- _Description of the task_
Given the entries that follow, write out exactly the lines starting at the one containing "(110, 368) = (563, 373): purple" and ending at the one containing "(221, 118) = (129, 354): brown", both ends included, and only those.

- _Extracted material_
::::

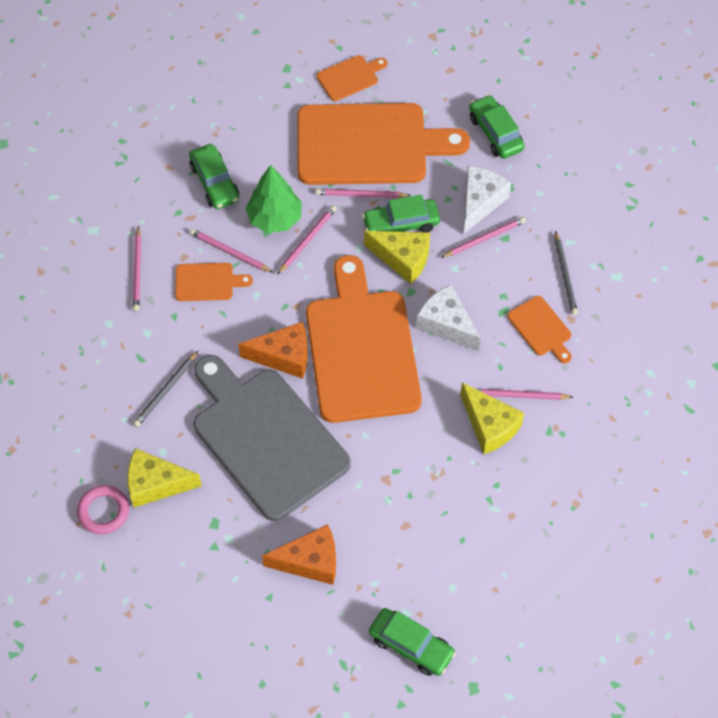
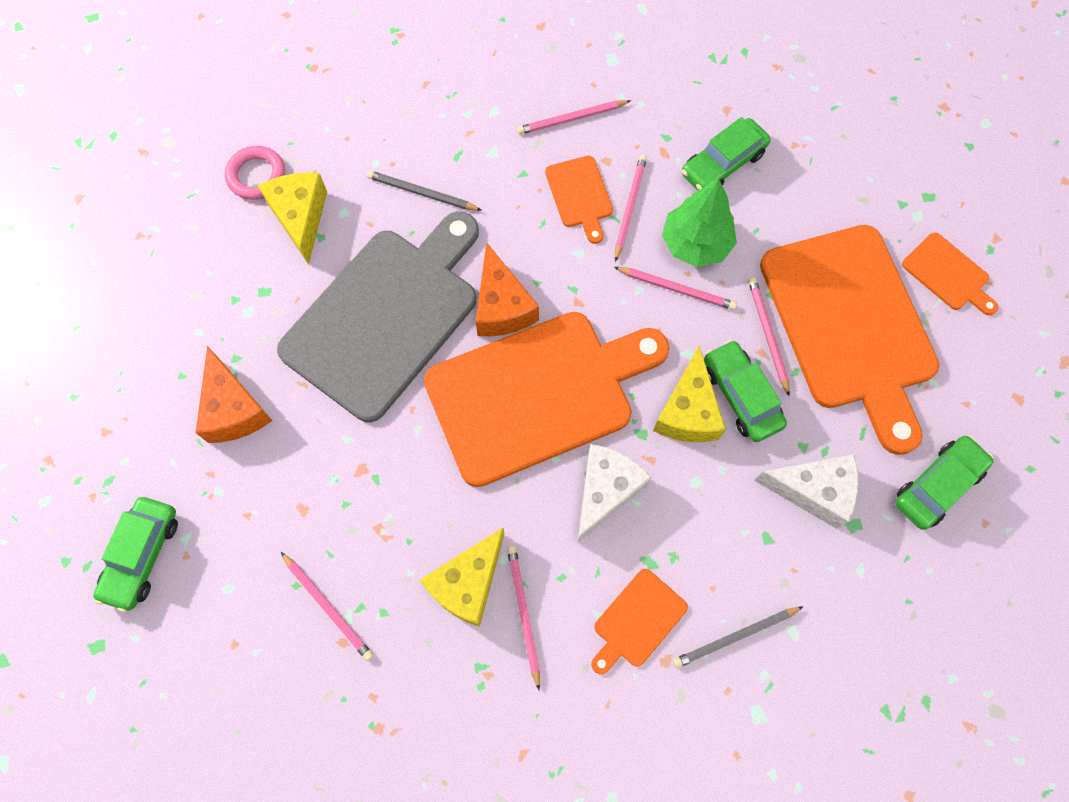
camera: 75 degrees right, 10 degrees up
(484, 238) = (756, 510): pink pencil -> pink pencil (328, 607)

::::

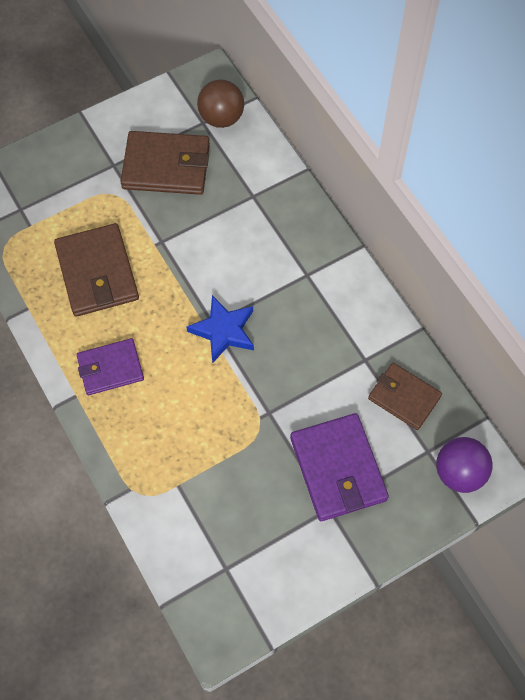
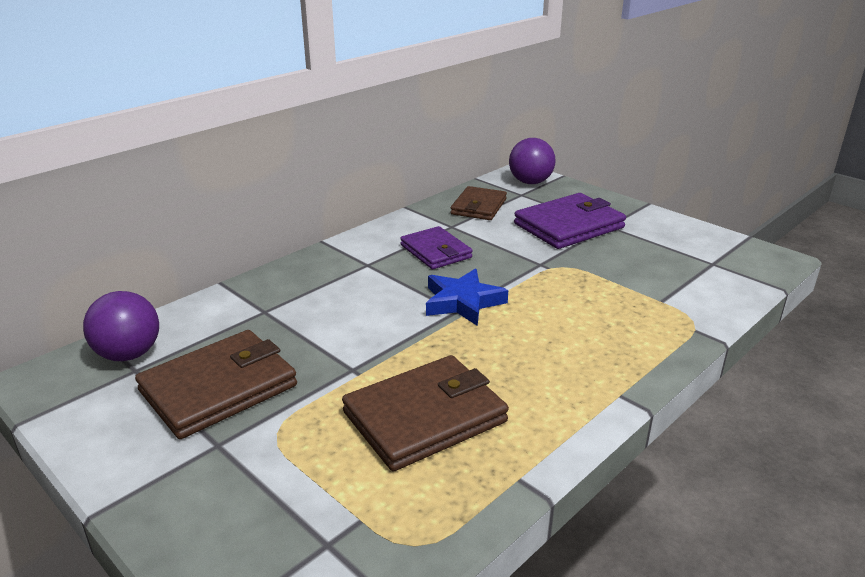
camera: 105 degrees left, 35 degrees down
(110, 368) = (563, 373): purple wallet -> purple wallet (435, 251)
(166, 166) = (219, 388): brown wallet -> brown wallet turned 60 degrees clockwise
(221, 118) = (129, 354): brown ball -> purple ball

::::

- _Answer to this problem_
(110, 368) = (563, 373): purple wallet -> purple wallet (435, 251)
(166, 166) = (219, 388): brown wallet -> brown wallet turned 60 degrees clockwise
(221, 118) = (129, 354): brown ball -> purple ball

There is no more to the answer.